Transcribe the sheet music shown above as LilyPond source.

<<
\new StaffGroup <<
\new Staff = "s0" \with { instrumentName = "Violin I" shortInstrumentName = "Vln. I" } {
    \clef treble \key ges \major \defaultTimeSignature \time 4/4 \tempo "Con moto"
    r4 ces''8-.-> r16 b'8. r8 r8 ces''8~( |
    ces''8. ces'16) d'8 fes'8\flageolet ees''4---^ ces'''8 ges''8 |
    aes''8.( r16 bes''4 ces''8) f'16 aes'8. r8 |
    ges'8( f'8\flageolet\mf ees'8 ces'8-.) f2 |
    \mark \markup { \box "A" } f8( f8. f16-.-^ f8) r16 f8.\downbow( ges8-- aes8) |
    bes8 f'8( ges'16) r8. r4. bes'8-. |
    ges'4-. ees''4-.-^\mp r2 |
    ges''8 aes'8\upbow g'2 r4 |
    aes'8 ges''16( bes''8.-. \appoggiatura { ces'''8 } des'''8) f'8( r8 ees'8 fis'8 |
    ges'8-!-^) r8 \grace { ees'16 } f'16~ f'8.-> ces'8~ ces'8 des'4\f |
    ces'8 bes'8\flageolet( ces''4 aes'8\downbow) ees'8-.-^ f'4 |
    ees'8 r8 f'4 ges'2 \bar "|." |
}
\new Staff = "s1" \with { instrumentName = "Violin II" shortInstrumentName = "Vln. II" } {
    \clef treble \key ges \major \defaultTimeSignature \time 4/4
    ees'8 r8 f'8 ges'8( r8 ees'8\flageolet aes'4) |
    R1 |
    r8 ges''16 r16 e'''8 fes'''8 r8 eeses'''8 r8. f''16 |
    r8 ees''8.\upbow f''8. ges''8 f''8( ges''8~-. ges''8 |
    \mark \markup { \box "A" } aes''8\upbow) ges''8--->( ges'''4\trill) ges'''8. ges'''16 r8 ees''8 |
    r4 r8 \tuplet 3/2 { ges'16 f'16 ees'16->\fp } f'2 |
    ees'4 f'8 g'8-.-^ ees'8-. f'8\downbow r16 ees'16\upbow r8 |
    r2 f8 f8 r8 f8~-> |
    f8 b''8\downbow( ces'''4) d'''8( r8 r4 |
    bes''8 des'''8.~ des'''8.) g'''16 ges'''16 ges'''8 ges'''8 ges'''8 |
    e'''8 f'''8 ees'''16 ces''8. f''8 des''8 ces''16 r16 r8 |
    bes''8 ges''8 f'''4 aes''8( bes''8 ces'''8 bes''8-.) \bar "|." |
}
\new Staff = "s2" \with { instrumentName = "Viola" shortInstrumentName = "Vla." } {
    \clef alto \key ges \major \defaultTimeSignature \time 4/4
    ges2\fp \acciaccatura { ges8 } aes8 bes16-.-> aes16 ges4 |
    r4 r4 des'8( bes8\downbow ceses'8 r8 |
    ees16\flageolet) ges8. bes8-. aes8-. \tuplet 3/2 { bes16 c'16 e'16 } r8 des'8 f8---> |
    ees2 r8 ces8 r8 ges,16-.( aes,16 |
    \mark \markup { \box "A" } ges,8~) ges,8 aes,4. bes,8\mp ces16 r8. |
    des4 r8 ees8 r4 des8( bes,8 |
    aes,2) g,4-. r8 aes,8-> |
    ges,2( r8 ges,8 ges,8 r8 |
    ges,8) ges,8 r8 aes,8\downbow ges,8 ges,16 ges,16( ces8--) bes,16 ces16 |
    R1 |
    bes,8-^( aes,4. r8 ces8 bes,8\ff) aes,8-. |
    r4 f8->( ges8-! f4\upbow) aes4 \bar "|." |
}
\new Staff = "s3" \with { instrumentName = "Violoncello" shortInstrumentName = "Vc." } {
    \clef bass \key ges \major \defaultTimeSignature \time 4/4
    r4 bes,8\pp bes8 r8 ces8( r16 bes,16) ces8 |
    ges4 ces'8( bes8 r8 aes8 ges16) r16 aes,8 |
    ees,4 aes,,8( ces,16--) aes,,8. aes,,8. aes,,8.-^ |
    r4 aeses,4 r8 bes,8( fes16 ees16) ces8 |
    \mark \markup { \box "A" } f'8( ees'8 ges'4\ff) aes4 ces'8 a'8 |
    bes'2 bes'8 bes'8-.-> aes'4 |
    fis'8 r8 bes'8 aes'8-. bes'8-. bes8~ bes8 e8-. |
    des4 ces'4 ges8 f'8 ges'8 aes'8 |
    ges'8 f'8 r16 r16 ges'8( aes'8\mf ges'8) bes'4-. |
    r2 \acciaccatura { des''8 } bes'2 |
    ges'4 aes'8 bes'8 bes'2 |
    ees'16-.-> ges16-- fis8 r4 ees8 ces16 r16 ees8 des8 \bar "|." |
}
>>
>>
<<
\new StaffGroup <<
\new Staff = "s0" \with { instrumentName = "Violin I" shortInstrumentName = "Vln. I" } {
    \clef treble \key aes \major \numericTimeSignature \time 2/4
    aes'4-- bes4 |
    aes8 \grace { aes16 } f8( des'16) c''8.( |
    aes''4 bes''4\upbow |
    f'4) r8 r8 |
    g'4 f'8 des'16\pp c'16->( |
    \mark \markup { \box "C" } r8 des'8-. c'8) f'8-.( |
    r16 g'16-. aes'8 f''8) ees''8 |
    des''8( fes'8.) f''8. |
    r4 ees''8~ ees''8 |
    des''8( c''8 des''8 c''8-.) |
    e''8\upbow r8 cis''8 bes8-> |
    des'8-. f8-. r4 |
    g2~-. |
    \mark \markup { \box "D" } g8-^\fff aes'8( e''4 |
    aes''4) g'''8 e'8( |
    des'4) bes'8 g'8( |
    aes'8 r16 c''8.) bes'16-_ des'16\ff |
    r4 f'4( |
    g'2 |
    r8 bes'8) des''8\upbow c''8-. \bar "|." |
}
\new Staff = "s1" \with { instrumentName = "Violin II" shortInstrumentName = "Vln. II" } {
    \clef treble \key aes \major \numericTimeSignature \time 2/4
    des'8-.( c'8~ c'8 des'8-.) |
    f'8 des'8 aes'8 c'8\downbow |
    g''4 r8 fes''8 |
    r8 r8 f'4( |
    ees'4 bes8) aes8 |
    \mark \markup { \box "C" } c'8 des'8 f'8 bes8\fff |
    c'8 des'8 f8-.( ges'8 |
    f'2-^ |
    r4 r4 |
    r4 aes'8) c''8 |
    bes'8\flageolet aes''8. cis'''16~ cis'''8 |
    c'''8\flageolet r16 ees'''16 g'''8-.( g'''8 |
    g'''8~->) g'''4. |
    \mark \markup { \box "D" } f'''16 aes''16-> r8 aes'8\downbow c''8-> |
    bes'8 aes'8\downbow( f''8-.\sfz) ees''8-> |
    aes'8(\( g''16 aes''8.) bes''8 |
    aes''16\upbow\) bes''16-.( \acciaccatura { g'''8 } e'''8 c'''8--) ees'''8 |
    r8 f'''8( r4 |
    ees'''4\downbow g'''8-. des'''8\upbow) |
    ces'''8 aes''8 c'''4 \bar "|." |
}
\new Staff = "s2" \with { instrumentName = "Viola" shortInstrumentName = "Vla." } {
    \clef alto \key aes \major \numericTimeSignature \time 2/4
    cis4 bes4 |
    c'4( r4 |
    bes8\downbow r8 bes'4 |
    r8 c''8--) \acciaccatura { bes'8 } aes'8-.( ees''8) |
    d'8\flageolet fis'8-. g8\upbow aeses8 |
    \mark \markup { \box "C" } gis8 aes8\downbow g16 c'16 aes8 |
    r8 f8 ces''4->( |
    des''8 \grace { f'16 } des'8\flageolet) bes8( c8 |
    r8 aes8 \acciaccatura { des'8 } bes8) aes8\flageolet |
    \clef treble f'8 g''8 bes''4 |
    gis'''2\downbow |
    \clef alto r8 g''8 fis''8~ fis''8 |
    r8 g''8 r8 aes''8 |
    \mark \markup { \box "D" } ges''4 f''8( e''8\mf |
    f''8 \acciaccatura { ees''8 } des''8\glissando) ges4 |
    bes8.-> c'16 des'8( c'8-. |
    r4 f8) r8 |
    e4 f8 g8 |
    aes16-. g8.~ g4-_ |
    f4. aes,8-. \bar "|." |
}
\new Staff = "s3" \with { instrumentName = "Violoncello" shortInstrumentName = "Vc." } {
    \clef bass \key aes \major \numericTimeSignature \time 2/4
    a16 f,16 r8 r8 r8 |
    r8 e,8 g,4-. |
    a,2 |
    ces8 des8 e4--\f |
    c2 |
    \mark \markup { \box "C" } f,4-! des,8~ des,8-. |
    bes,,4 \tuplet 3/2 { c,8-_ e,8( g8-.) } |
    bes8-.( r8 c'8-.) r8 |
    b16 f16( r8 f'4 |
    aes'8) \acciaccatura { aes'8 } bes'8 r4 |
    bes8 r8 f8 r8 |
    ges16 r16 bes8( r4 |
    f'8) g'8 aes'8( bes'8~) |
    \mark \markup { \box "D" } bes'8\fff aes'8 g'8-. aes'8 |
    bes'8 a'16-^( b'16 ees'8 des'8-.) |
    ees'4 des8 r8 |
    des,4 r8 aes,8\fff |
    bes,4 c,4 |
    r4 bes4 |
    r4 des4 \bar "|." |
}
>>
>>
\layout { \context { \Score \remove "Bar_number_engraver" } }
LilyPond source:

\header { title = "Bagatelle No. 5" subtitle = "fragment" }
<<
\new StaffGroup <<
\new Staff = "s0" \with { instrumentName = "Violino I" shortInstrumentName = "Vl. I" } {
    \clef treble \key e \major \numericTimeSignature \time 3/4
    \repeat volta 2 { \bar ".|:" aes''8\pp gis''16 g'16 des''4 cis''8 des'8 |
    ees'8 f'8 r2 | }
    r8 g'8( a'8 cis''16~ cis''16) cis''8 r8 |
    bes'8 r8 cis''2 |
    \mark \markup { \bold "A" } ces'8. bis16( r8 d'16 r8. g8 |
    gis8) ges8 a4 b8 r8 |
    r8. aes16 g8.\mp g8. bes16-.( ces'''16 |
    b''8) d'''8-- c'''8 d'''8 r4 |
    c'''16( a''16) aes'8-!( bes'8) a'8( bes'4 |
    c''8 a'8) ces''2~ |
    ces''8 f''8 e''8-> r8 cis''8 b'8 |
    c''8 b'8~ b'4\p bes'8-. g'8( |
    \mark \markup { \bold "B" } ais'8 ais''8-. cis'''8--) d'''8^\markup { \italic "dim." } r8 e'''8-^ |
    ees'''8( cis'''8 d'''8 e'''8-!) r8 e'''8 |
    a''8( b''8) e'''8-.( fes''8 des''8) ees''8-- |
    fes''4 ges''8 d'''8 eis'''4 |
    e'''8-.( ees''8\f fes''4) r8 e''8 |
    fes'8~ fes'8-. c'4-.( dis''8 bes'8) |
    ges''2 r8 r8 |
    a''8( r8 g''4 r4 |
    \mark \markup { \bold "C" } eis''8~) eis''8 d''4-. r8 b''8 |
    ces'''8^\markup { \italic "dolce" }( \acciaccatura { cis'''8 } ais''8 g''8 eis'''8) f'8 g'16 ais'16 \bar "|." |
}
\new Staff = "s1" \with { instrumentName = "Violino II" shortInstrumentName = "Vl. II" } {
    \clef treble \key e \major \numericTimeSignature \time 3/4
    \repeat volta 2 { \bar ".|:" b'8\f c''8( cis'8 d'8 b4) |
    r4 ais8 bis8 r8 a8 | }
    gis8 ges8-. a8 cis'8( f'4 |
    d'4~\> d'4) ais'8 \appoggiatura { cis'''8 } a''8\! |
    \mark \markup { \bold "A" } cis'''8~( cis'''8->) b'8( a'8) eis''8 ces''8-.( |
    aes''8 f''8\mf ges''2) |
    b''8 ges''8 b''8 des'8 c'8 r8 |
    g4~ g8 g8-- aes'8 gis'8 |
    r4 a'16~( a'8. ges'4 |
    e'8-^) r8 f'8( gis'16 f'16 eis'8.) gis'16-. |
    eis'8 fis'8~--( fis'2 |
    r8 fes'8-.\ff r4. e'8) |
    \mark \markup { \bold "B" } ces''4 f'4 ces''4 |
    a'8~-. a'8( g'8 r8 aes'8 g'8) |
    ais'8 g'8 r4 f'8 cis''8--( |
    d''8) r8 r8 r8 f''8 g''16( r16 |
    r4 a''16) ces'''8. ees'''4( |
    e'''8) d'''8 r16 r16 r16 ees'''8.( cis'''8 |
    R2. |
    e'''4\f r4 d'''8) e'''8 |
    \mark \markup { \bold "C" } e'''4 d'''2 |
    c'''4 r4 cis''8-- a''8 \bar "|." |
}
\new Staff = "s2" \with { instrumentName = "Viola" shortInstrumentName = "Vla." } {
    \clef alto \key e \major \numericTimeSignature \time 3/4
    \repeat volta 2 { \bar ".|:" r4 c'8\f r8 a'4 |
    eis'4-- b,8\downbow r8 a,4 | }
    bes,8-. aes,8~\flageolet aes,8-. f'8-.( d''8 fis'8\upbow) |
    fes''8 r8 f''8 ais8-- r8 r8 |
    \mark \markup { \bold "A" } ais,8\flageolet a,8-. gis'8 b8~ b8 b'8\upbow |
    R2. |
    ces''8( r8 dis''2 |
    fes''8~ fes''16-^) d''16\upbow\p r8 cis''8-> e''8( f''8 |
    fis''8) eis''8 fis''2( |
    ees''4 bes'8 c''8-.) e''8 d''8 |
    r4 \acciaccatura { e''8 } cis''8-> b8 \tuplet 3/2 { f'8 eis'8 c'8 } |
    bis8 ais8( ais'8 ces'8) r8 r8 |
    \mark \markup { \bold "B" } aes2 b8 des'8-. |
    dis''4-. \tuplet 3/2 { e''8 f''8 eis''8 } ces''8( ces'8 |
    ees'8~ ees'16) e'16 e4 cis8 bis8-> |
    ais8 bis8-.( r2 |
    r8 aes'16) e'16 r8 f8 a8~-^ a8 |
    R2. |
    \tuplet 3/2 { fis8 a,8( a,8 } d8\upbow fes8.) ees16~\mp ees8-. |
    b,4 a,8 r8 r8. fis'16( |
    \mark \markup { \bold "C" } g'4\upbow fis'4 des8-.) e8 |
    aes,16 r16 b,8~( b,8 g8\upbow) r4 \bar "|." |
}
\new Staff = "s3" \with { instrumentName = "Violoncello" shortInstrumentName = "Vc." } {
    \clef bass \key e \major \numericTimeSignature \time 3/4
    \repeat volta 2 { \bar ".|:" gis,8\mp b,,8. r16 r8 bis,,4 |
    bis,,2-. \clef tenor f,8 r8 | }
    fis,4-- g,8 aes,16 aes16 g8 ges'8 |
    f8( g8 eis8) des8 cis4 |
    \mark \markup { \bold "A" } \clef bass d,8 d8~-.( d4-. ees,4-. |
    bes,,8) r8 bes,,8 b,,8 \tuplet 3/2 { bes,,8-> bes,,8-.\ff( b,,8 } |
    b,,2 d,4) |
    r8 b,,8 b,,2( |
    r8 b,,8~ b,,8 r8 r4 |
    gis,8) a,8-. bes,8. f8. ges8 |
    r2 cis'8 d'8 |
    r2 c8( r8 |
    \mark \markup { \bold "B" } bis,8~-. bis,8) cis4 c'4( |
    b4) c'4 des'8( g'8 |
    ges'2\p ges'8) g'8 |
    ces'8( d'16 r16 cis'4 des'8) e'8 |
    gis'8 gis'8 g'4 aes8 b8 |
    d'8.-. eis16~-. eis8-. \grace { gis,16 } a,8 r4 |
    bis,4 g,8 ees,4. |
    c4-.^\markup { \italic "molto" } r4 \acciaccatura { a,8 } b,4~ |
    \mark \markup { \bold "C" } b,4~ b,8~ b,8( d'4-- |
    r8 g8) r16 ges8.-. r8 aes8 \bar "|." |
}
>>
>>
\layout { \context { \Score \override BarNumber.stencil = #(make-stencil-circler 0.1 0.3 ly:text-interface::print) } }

# # # # #

INSTRUCTIONS FOR THE TASK —
Please gather every line of the listing above that contains the string "tuplet", and copy each such line in full.

EXERCISE RESPONSE —
    r4 r8 \tuplet 3/2 { ges'16 f'16 ees'16->\fp } f'2 |
    ees16\flageolet) ges8. bes8-. aes8-. \tuplet 3/2 { bes16 c'16 e'16 } r8 des'8 f8---> |
    bes,,4 \tuplet 3/2 { c,8-_ e,8( g8-.) } |
    r4 \acciaccatura { e''8 } cis''8-> b8 \tuplet 3/2 { f'8 eis'8 c'8 } |
    dis''4-. \tuplet 3/2 { e''8 f''8 eis''8 } ces''8( ces'8 |
    \tuplet 3/2 { fis8 a,8( a,8 } d8\upbow fes8.) ees16~\mp ees8-. |
    bes,,8) r8 bes,,8 b,,8 \tuplet 3/2 { bes,,8-> bes,,8-.\ff( b,,8 } |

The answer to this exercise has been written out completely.